# [Your instructions]
Repeat these records exactly, pictures excluded.

══════

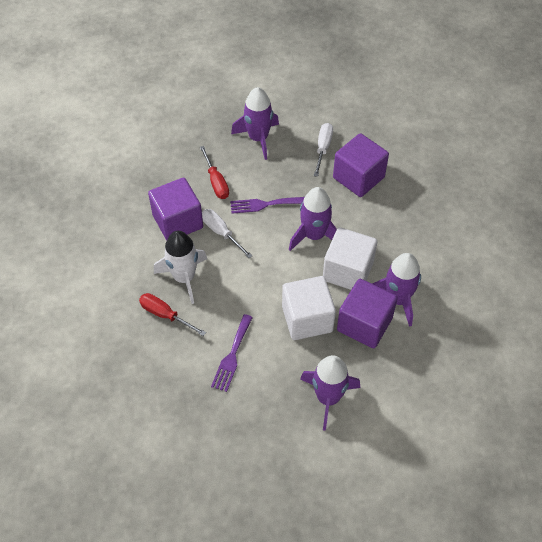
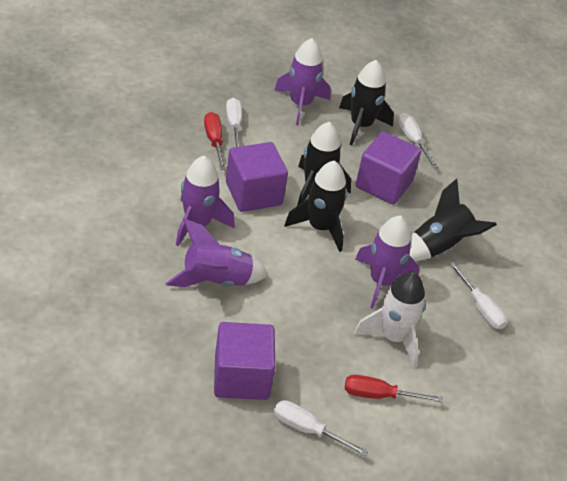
black rocket: 0 -> 4
purple fork: 2 -> 0
white cube: 2 -> 0
white screwdriver: 2 -> 4

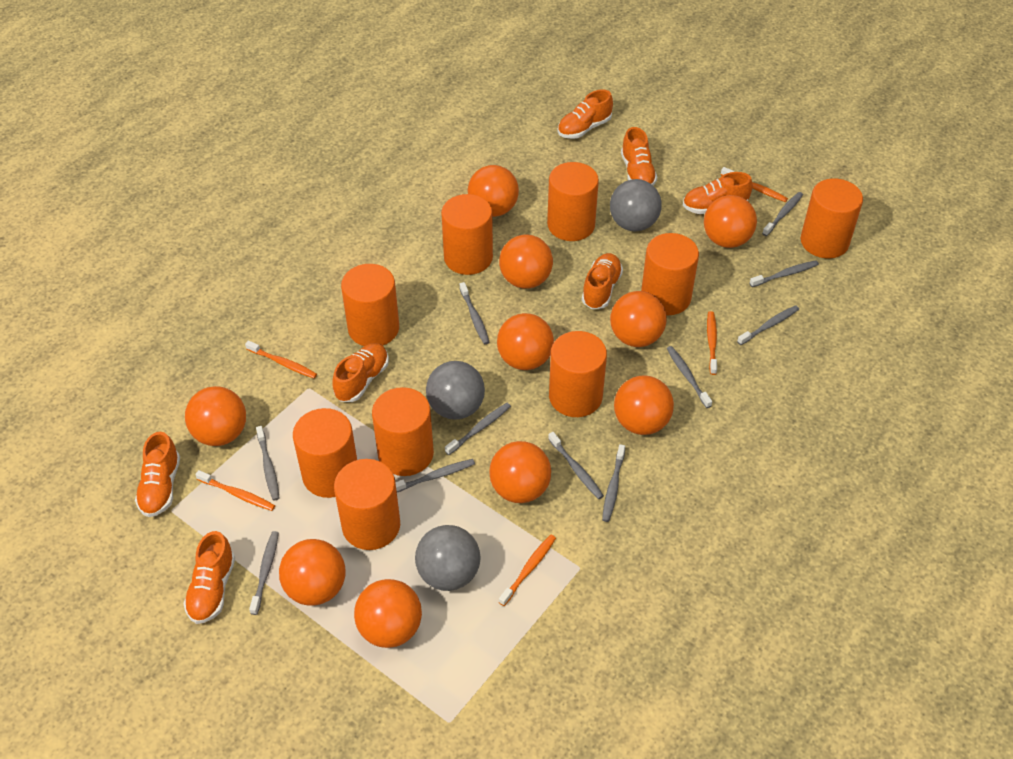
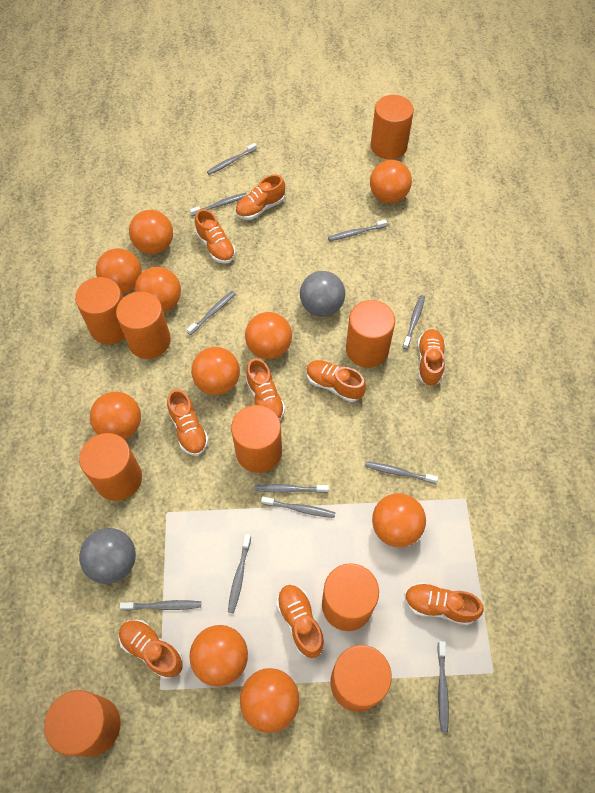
grey ball: 3 -> 2
orange shoe: 7 -> 9
orange toothbrush: 5 -> 0

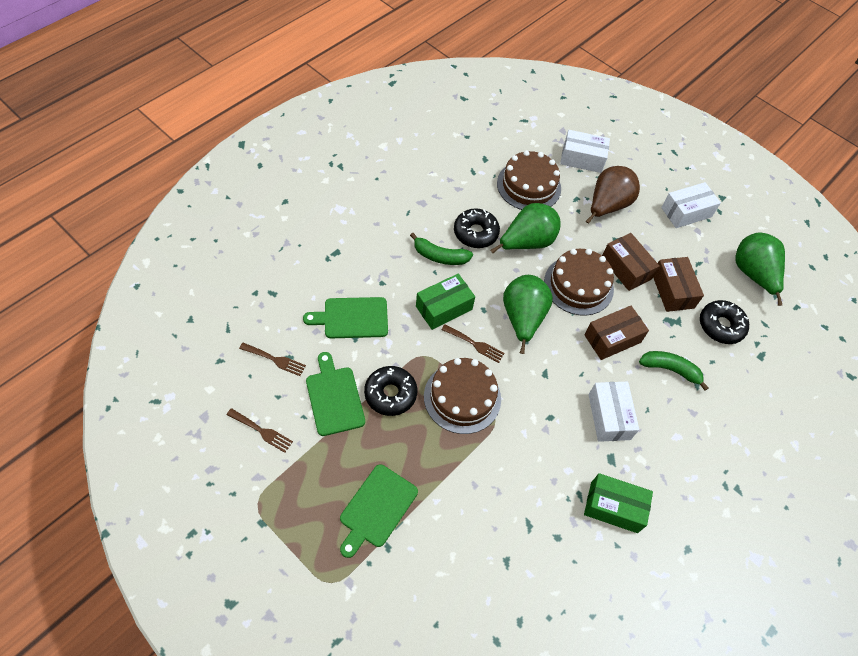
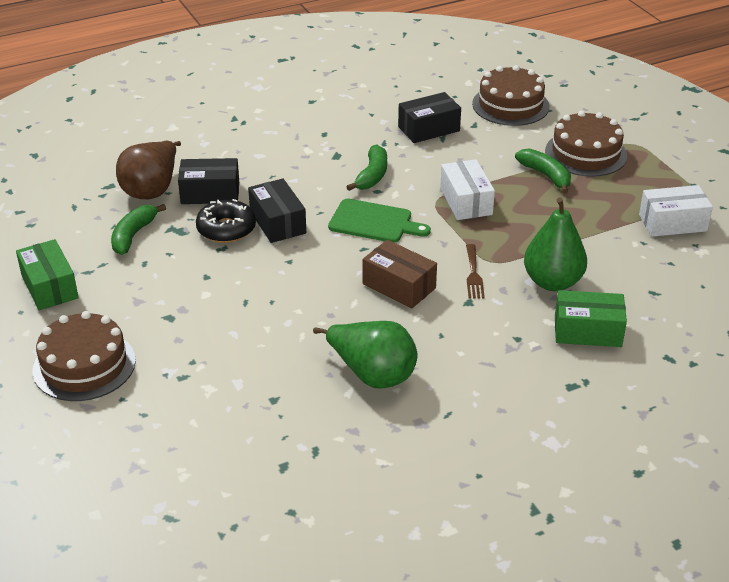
black box: 0 -> 3
black donut: 3 -> 1
brown box: 3 -> 1
brown fork: 3 -> 1
green banana: 2 -> 3
green cutting board: 3 -> 1
green pear: 3 -> 2
white box: 3 -> 2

══════

# [Written solution]
black rocket: 0 -> 4
purple fork: 2 -> 0
white cube: 2 -> 0
white screwdriver: 2 -> 4

grey ball: 3 -> 2
orange shoe: 7 -> 9
orange toothbrush: 5 -> 0

black box: 0 -> 3
black donut: 3 -> 1
brown box: 3 -> 1
brown fork: 3 -> 1
green banana: 2 -> 3
green cutting board: 3 -> 1
green pear: 3 -> 2
white box: 3 -> 2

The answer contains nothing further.